• Coordinate-based object records:
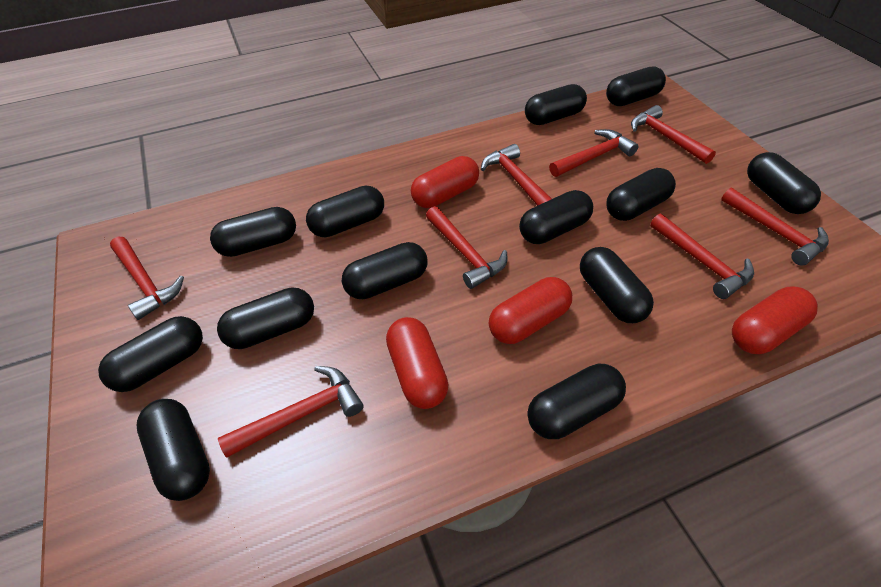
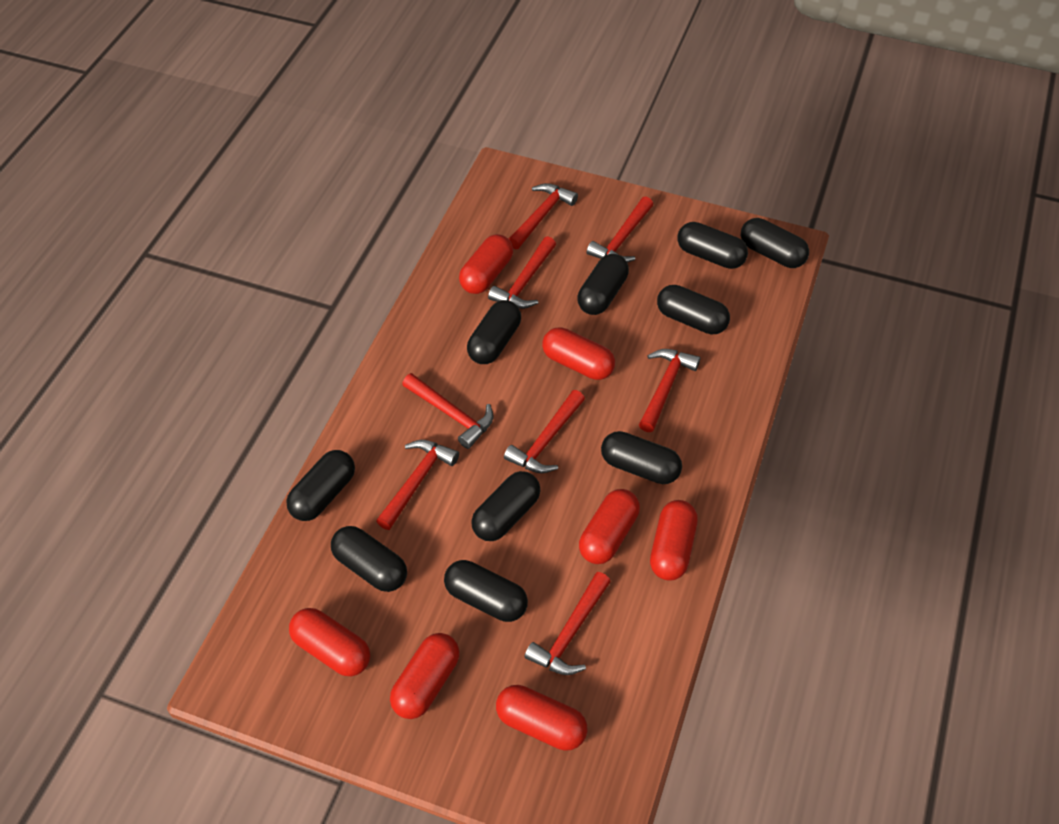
black capsule: 13 -> 10
red capsule: 4 -> 7

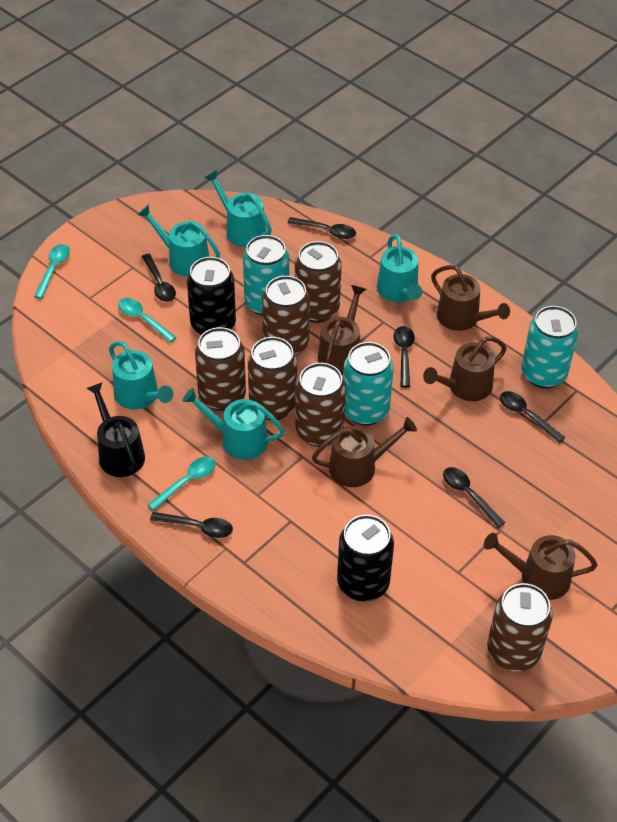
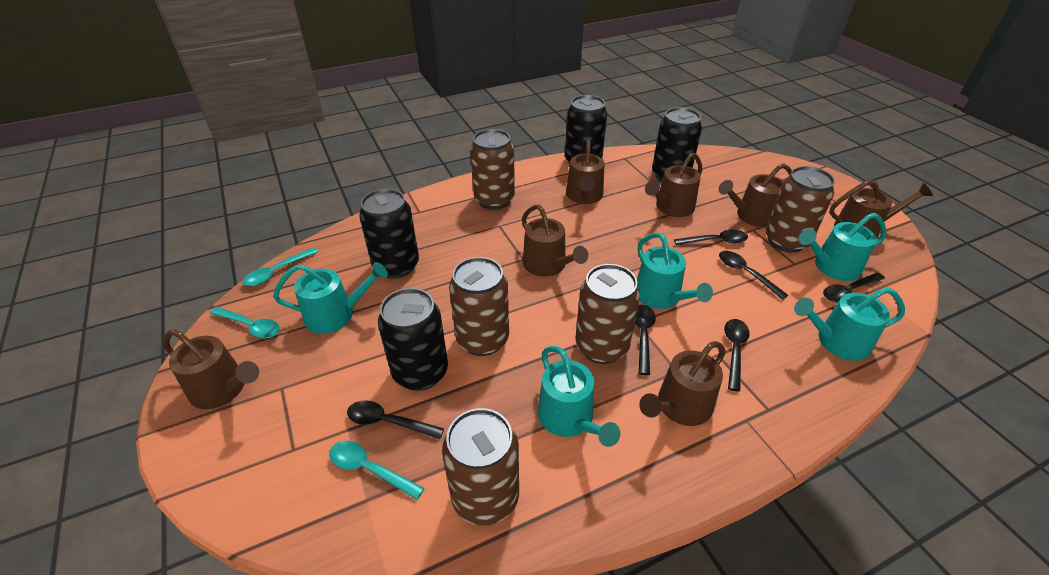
black can: 2 -> 4
black watering can: 1 -> 0
brown can: 6 -> 5
brown watering can: 5 -> 7
turquoise can: 3 -> 0

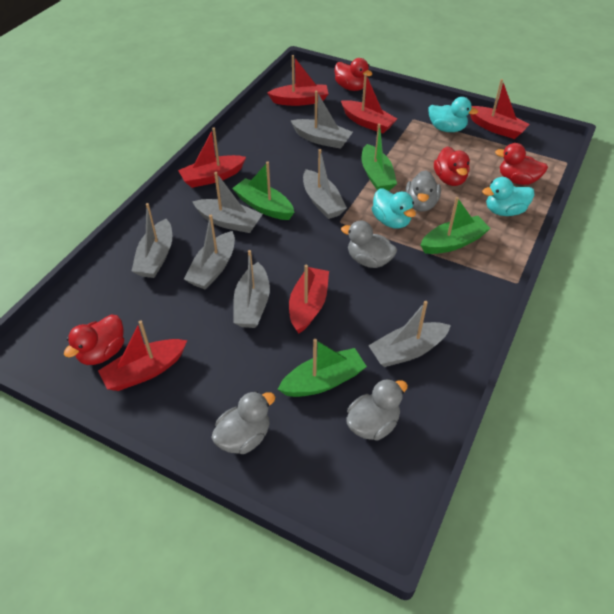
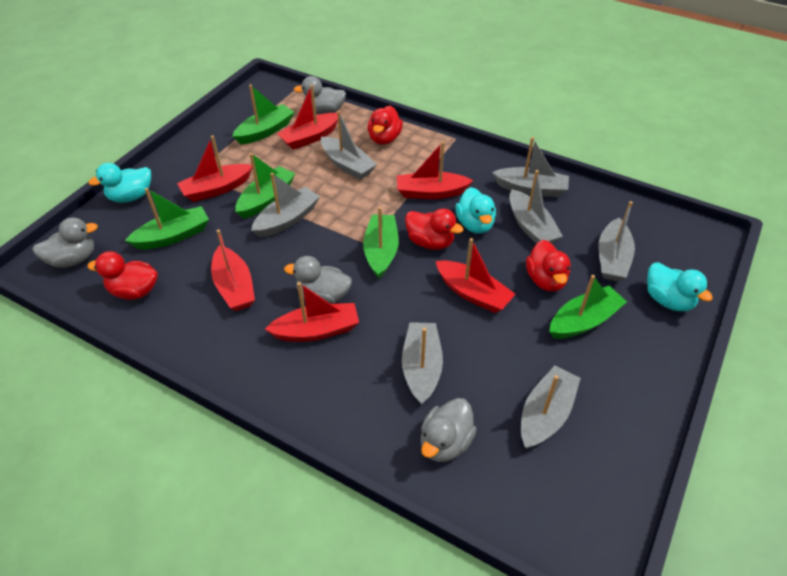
green boat: 4 -> 5

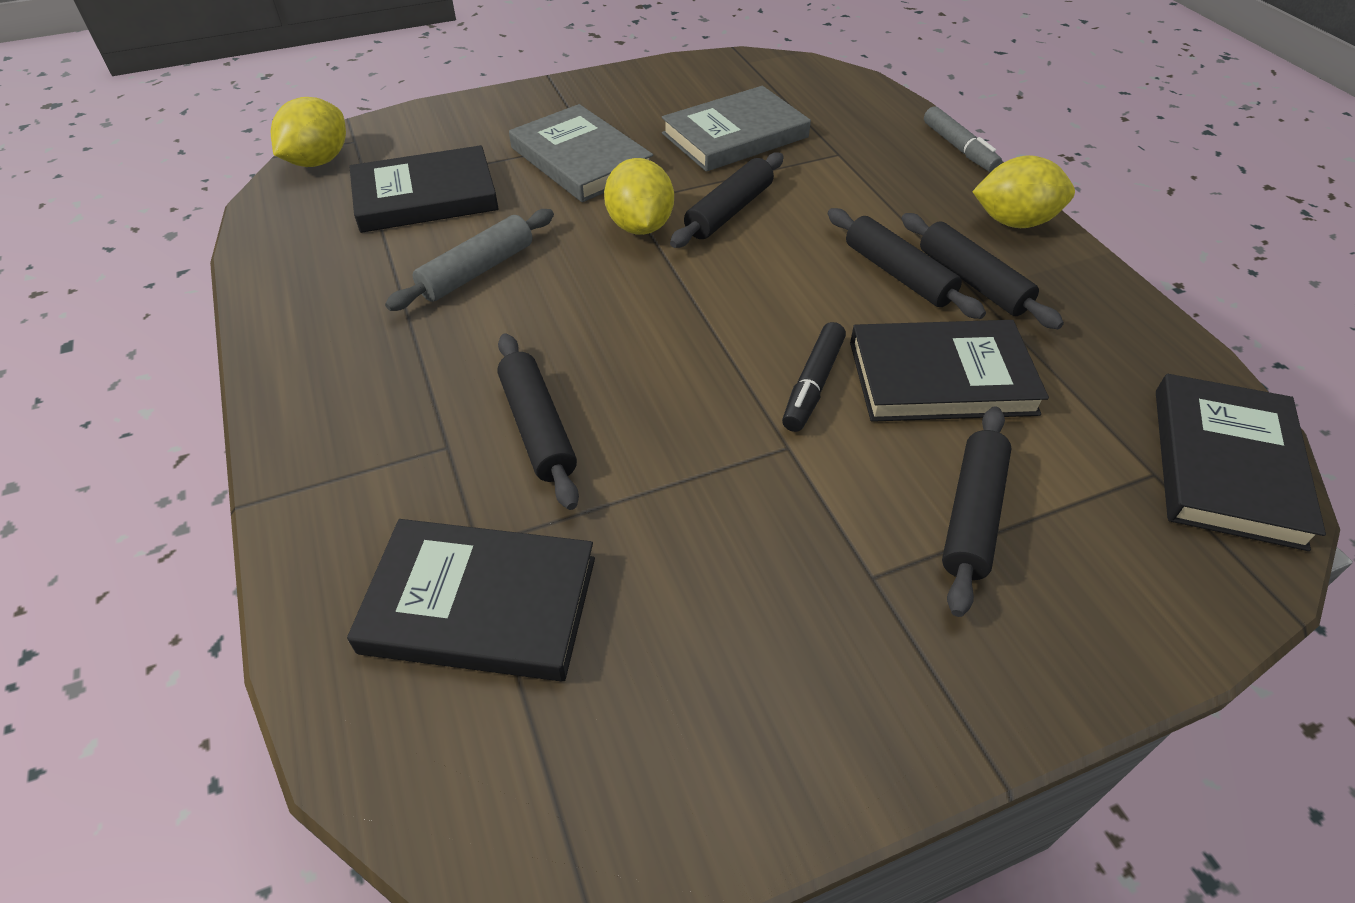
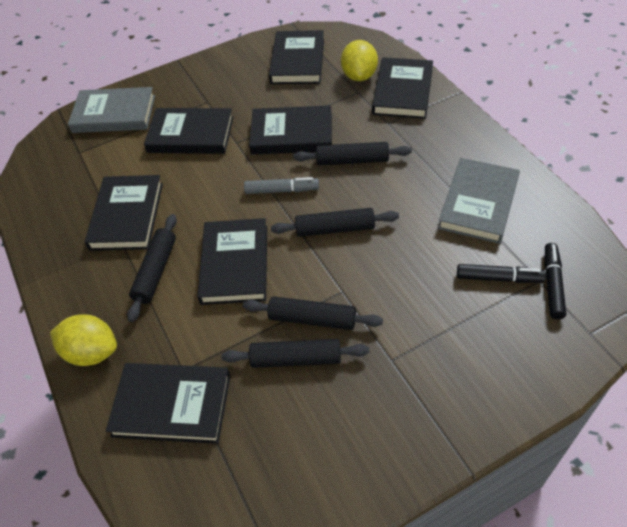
black book: 4 -> 7
black marker: 1 -> 2
grey rolling pin: 1 -> 0
yellow lemon: 3 -> 2

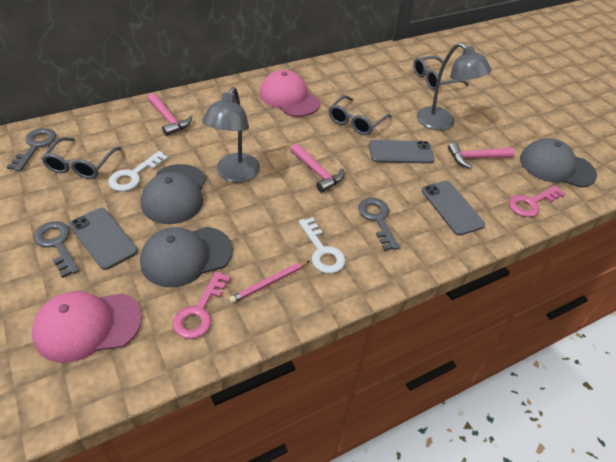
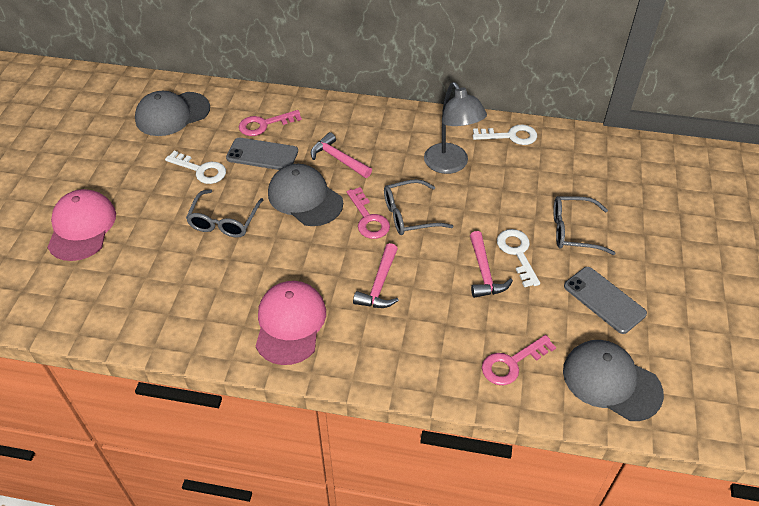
grey key: 3 -> 0
grey lamp: 2 -> 1
grey phone: 3 -> 2
pink key: 2 -> 3
pink pencil: 1 -> 0
white key: 2 -> 3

• EXERCISE BRIEF: Using the data above, print only the lines starting at the one with "brown can: 6 -> 5" and ending at the one with "pink key: 2 -> 3", exactly as they stand, minus the pictures.

• YOUR RESPONSE:
brown can: 6 -> 5
brown watering can: 5 -> 7
turquoise can: 3 -> 0

green boat: 4 -> 5

black book: 4 -> 7
black marker: 1 -> 2
grey rolling pin: 1 -> 0
yellow lemon: 3 -> 2

grey key: 3 -> 0
grey lamp: 2 -> 1
grey phone: 3 -> 2
pink key: 2 -> 3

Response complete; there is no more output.